**Problem:** Ignoring every picture, return the lines of the listing below word for word, from the line that holds "purple square: (110, 154)" through the line that holds "black rectangle: (58, 36) -> (60, 32), moved".
── Given entries ──
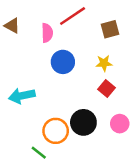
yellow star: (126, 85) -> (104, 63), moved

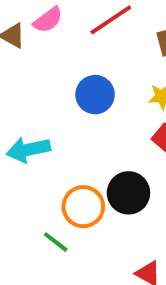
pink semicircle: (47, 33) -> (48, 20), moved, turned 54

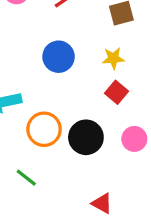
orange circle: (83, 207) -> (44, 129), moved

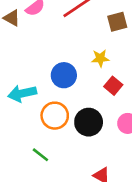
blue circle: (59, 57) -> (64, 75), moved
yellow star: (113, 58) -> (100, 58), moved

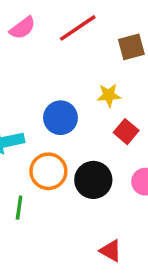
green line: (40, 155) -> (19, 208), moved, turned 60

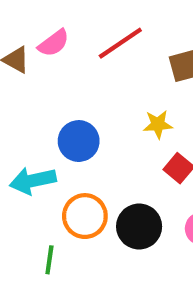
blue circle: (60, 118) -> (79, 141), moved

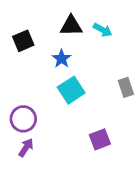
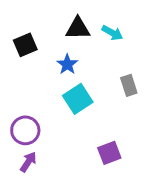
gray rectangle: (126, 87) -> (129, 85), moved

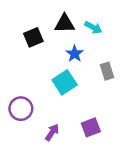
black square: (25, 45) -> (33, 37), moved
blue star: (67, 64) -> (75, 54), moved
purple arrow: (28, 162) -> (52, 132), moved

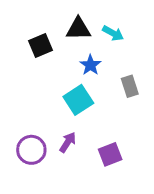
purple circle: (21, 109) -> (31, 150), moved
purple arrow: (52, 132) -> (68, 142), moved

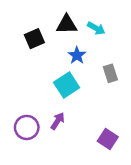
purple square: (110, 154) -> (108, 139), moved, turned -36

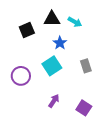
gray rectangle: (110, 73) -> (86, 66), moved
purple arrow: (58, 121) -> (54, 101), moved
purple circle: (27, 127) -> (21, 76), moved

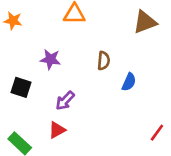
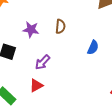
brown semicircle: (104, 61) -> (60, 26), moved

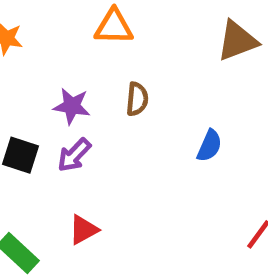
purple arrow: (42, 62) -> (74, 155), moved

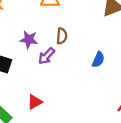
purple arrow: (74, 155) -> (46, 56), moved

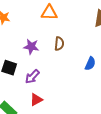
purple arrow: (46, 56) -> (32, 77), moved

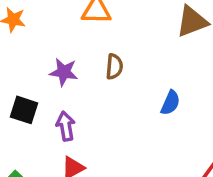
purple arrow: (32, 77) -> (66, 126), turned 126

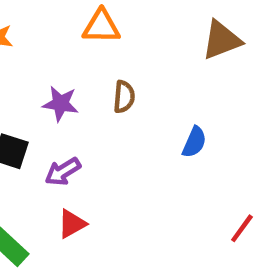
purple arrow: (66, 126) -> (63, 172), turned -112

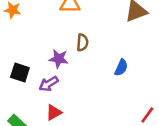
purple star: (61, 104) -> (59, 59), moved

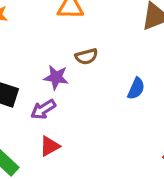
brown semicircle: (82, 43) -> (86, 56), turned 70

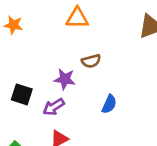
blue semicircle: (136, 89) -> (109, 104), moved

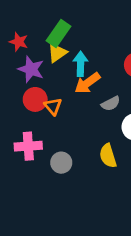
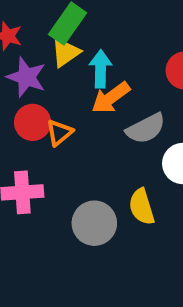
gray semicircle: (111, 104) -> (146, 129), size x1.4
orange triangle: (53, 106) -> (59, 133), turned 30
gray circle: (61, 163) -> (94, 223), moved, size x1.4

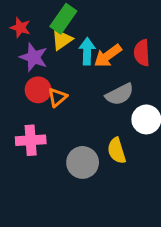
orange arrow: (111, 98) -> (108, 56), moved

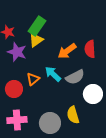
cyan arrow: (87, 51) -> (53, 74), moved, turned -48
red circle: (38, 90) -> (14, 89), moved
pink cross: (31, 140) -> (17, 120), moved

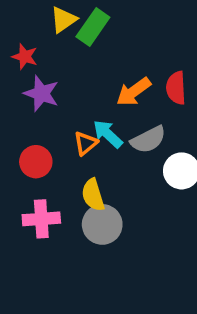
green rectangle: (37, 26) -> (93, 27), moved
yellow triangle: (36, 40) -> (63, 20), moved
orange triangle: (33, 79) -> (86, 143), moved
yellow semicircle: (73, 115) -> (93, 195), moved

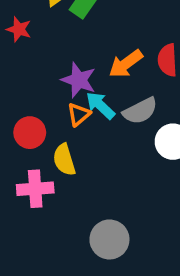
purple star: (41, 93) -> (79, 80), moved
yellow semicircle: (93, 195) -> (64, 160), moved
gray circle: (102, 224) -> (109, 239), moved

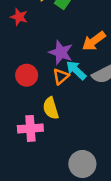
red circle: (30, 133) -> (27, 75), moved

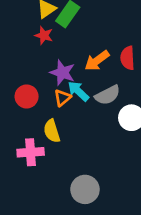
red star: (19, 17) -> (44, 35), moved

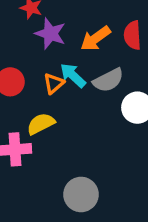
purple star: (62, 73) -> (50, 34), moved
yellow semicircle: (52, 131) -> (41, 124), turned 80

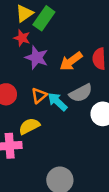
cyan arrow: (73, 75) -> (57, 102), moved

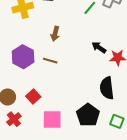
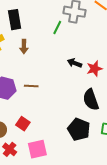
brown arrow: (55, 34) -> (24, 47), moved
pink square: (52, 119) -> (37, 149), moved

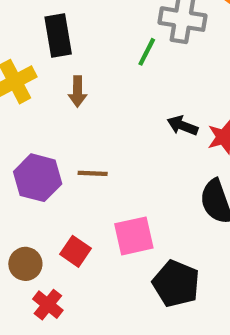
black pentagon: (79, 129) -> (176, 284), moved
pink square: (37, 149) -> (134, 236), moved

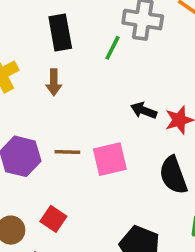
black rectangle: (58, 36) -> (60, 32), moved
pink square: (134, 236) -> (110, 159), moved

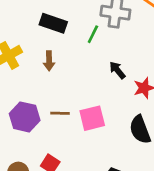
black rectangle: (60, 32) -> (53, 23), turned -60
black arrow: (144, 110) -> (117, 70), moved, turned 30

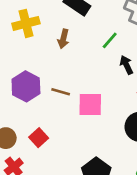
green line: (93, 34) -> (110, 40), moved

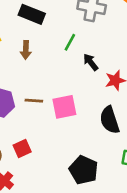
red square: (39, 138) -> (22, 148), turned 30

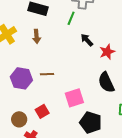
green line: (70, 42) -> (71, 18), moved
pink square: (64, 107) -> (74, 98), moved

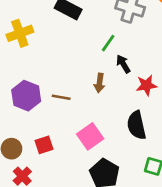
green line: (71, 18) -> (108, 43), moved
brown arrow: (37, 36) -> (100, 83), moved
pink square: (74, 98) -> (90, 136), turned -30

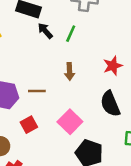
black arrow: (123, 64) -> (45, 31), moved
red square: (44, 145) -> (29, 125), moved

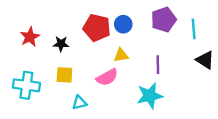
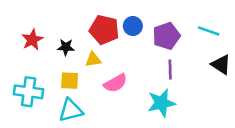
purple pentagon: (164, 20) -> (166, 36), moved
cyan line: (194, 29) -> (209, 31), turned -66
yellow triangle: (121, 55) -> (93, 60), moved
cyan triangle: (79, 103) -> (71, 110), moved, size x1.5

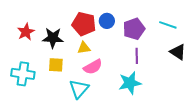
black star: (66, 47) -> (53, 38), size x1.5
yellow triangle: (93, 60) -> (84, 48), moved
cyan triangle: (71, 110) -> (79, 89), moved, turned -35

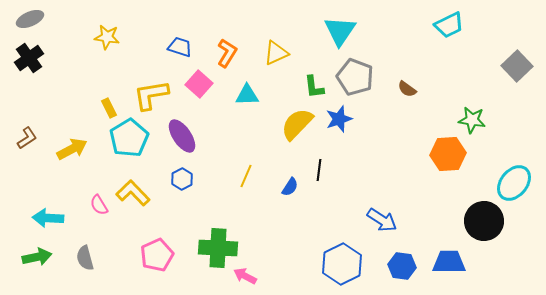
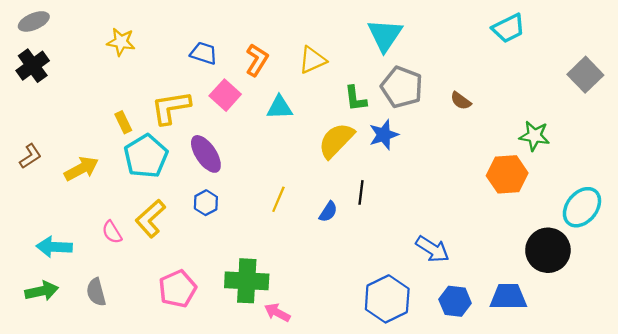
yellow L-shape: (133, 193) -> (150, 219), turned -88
───
**Response to this exercise:**
purple square: (110, 154) -> (108, 139), moved, turned -36

gray rectangle: (110, 73) -> (86, 66), moved
purple arrow: (58, 121) -> (54, 101), moved
purple circle: (27, 127) -> (21, 76), moved

brown semicircle: (104, 61) -> (60, 26), moved

purple arrow: (42, 62) -> (74, 155), moved

purple arrow: (74, 155) -> (46, 56), moved

purple arrow: (46, 56) -> (32, 77), moved

purple arrow: (32, 77) -> (66, 126), turned 126

purple arrow: (66, 126) -> (63, 172), turned -112

purple star: (61, 104) -> (59, 59), moved

brown semicircle: (82, 43) -> (86, 56), turned 70

blue semicircle: (136, 89) -> (109, 104), moved

gray semicircle: (111, 104) -> (146, 129), size x1.4
orange triangle: (53, 106) -> (59, 133), turned 30
gray circle: (61, 163) -> (94, 223), moved, size x1.4

orange arrow: (111, 98) -> (108, 56), moved

cyan arrow: (87, 51) -> (53, 74), moved, turned -48
red circle: (38, 90) -> (14, 89), moved
pink cross: (31, 140) -> (17, 120), moved

green rectangle: (37, 26) -> (93, 27), moved
yellow triangle: (36, 40) -> (63, 20), moved
orange triangle: (33, 79) -> (86, 143), moved
yellow semicircle: (73, 115) -> (93, 195), moved

purple star: (41, 93) -> (79, 80), moved
yellow semicircle: (93, 195) -> (64, 160), moved
gray circle: (102, 224) -> (109, 239), moved

red circle: (30, 133) -> (27, 75), moved

red star: (19, 17) -> (44, 35), moved

purple star: (62, 73) -> (50, 34), moved
yellow semicircle: (52, 131) -> (41, 124), turned 80

cyan arrow: (73, 75) -> (57, 102), moved

brown arrow: (55, 34) -> (24, 47), moved
pink square: (52, 119) -> (37, 149), moved

black pentagon: (79, 129) -> (176, 284), moved
pink square: (37, 149) -> (134, 236), moved

black rectangle: (58, 36) -> (60, 32), moved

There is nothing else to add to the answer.